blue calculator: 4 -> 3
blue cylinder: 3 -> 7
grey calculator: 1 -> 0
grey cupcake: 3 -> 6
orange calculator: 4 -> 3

==

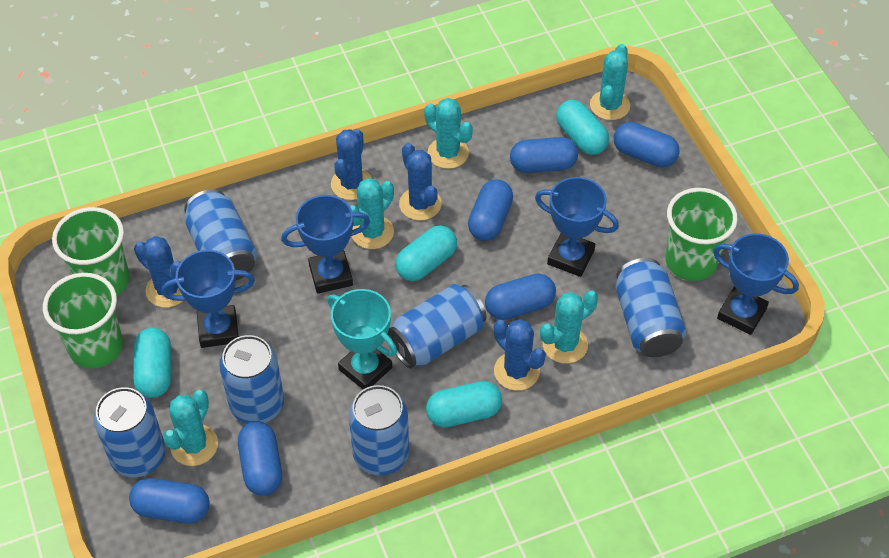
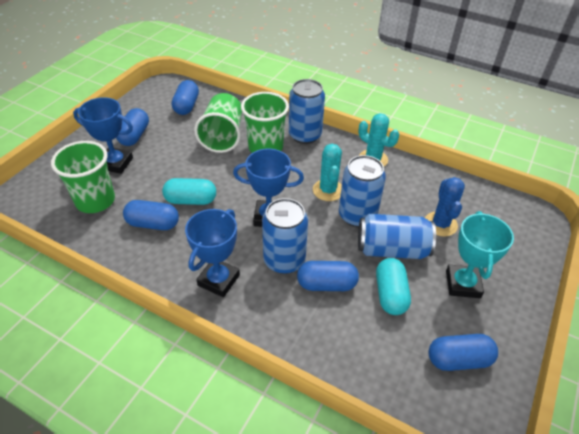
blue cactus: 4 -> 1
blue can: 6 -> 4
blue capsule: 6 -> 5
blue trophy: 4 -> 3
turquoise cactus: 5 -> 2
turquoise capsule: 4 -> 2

--

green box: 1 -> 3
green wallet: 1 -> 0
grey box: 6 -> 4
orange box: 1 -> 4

◆ **YOUR TASK**:
Above are the records. Copy the lines beginning at the one that has "blue can: 6 -> 4" and ending with the one that has "turquoise capsule: 4 -> 2", unchanged.

◆ **SOLUTION FOR THIS PROBLEM**:
blue can: 6 -> 4
blue capsule: 6 -> 5
blue trophy: 4 -> 3
turquoise cactus: 5 -> 2
turquoise capsule: 4 -> 2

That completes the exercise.